▶ _EXCERPTED DATA_:

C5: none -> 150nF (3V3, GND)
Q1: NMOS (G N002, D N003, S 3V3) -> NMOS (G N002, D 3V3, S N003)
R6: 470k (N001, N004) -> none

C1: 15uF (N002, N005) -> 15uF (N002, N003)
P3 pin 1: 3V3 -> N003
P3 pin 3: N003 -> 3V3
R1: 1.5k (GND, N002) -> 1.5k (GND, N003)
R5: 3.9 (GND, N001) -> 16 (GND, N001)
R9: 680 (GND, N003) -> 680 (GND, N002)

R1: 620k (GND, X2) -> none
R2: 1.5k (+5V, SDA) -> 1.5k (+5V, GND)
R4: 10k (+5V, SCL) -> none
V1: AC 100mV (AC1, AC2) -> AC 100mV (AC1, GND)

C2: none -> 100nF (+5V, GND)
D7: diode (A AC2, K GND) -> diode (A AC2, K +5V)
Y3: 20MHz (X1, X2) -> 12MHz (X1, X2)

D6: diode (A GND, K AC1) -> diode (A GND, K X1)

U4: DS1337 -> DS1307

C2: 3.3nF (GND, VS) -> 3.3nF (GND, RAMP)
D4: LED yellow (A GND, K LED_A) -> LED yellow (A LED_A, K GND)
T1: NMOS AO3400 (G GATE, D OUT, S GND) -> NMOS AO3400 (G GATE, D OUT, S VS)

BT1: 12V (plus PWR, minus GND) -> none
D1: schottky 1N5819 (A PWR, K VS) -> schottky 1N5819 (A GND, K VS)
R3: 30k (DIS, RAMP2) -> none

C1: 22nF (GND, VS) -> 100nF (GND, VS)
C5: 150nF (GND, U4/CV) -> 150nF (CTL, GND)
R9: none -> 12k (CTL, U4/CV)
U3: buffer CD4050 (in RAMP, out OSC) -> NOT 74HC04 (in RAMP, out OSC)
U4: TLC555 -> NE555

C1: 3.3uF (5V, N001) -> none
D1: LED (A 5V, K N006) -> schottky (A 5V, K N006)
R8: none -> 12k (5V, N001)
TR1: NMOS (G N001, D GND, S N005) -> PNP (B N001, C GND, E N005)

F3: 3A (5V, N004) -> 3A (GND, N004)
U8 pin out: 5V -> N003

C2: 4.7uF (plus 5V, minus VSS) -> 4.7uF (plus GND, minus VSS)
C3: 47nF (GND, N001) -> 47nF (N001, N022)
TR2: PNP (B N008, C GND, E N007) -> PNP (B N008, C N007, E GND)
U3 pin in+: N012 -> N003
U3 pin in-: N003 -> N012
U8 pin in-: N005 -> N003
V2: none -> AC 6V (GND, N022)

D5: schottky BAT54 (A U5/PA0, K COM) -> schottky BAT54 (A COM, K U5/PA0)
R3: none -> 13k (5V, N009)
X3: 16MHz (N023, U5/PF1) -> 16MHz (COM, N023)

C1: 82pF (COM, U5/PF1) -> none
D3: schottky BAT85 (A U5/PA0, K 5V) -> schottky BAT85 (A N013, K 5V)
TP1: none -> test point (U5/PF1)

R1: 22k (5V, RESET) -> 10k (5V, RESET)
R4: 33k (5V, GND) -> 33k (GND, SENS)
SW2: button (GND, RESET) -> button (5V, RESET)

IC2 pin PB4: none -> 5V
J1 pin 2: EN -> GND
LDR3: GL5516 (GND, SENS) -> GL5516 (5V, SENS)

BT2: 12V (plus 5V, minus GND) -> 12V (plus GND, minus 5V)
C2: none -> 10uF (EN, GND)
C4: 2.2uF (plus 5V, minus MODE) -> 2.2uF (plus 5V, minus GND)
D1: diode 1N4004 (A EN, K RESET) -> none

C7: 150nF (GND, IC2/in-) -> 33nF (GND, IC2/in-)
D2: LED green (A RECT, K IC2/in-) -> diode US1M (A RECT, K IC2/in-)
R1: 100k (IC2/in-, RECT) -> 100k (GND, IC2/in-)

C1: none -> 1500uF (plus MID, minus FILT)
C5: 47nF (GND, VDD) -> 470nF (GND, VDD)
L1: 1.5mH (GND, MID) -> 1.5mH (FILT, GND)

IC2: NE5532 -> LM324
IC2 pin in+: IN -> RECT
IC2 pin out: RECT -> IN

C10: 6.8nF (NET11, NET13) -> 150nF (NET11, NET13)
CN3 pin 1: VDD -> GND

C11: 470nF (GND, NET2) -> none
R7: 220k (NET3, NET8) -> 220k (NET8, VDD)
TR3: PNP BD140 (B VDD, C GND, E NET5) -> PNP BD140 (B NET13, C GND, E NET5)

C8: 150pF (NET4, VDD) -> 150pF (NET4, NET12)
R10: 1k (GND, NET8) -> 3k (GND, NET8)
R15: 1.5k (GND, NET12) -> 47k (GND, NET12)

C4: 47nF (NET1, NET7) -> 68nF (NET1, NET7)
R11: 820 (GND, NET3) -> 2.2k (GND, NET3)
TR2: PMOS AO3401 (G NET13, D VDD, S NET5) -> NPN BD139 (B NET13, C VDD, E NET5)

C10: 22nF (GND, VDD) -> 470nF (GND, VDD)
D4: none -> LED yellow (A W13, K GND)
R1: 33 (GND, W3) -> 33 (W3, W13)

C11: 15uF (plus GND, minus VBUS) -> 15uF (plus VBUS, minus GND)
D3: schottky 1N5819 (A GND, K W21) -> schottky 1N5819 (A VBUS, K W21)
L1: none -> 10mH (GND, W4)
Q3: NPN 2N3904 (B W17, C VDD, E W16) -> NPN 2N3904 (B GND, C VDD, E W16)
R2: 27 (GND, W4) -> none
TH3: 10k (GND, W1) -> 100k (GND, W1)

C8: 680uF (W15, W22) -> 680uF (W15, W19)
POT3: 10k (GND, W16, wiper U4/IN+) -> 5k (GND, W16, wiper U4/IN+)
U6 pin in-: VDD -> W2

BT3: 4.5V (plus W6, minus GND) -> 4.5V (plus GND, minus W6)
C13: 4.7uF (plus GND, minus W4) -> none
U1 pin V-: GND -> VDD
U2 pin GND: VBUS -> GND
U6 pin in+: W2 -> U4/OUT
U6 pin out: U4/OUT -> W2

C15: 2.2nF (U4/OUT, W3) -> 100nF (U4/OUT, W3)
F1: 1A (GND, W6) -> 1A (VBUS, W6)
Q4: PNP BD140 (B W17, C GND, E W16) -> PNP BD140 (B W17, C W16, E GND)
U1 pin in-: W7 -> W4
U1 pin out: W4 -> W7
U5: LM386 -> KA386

▶ _PROBLEM REQUIREMENTS_: A line belongs in the answer if it contains the word "plus"; copy every such line from the data above.

▶ _COMPLETED EXERCISE_:
BT1: 12V (plus PWR, minus GND) -> none
C2: 4.7uF (plus 5V, minus VSS) -> 4.7uF (plus GND, minus VSS)
BT2: 12V (plus 5V, minus GND) -> 12V (plus GND, minus 5V)
C4: 2.2uF (plus 5V, minus MODE) -> 2.2uF (plus 5V, minus GND)
C1: none -> 1500uF (plus MID, minus FILT)
C11: 15uF (plus GND, minus VBUS) -> 15uF (plus VBUS, minus GND)
BT3: 4.5V (plus W6, minus GND) -> 4.5V (plus GND, minus W6)
C13: 4.7uF (plus GND, minus W4) -> none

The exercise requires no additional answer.